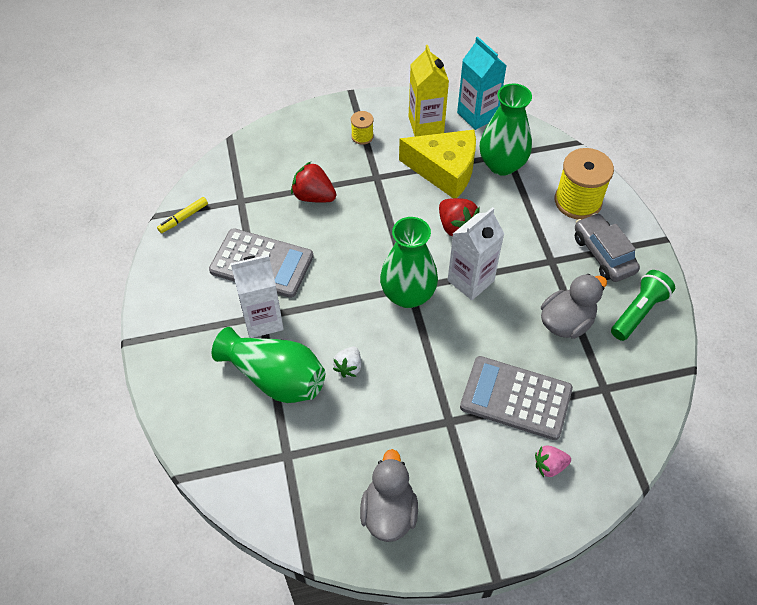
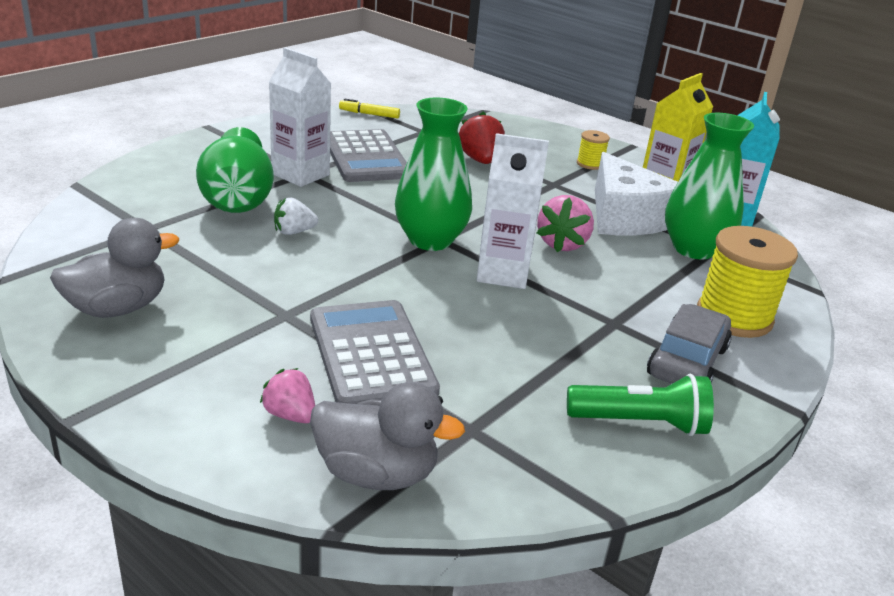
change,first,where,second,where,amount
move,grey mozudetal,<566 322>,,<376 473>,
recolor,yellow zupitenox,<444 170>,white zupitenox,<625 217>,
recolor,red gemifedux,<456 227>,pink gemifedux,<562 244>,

+---+

**What to do:** Your task is to reproduce exactly the lines from the one with "move,grey mozudetal,<566 322>,,<376" through the end of the listing. Both ends belong in the answer.

**Solution to the problem:**
move,grey mozudetal,<566 322>,,<376 473>,
recolor,yellow zupitenox,<444 170>,white zupitenox,<625 217>,
recolor,red gemifedux,<456 227>,pink gemifedux,<562 244>,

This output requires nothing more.